What is needed:
Set out each line from the following listing that includes the word "moved".

·····

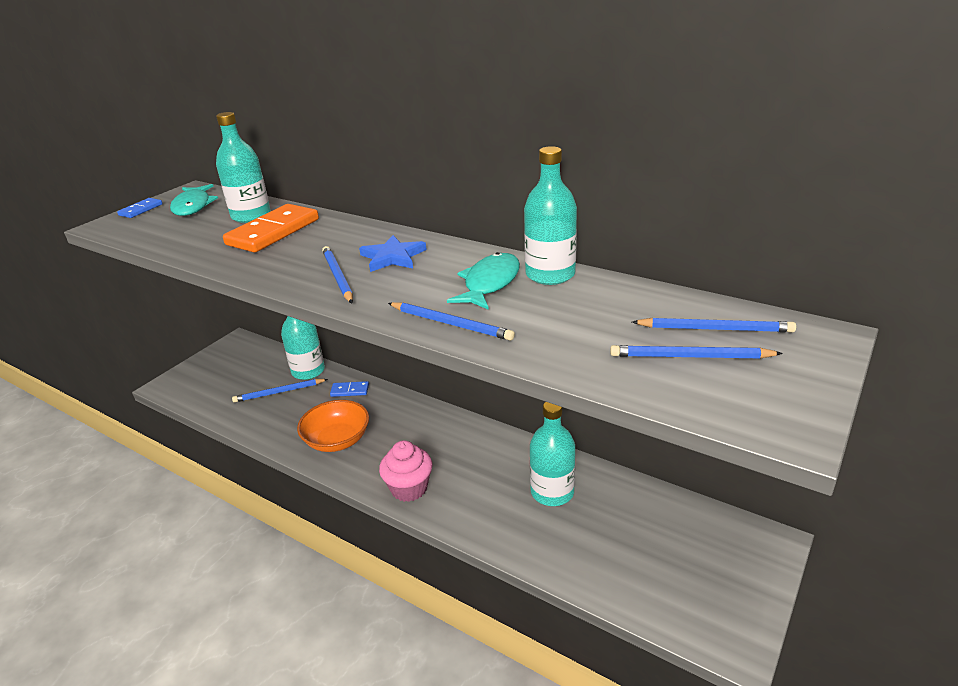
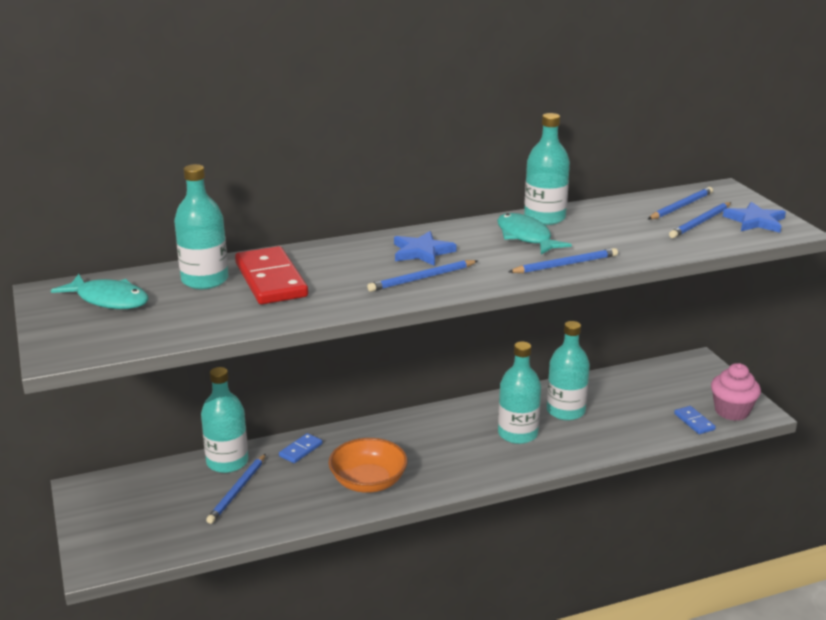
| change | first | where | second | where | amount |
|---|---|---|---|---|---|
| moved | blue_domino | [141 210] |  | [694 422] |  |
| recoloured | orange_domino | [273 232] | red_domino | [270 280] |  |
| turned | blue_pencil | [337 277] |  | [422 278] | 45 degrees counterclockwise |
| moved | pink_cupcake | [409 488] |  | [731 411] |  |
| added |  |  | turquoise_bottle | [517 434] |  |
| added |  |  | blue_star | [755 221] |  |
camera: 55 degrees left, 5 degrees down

·····

Result for this task:
| moved | blue_domino | [141 210] |  | [694 422] |  |
| moved | pink_cupcake | [409 488] |  | [731 411] |  |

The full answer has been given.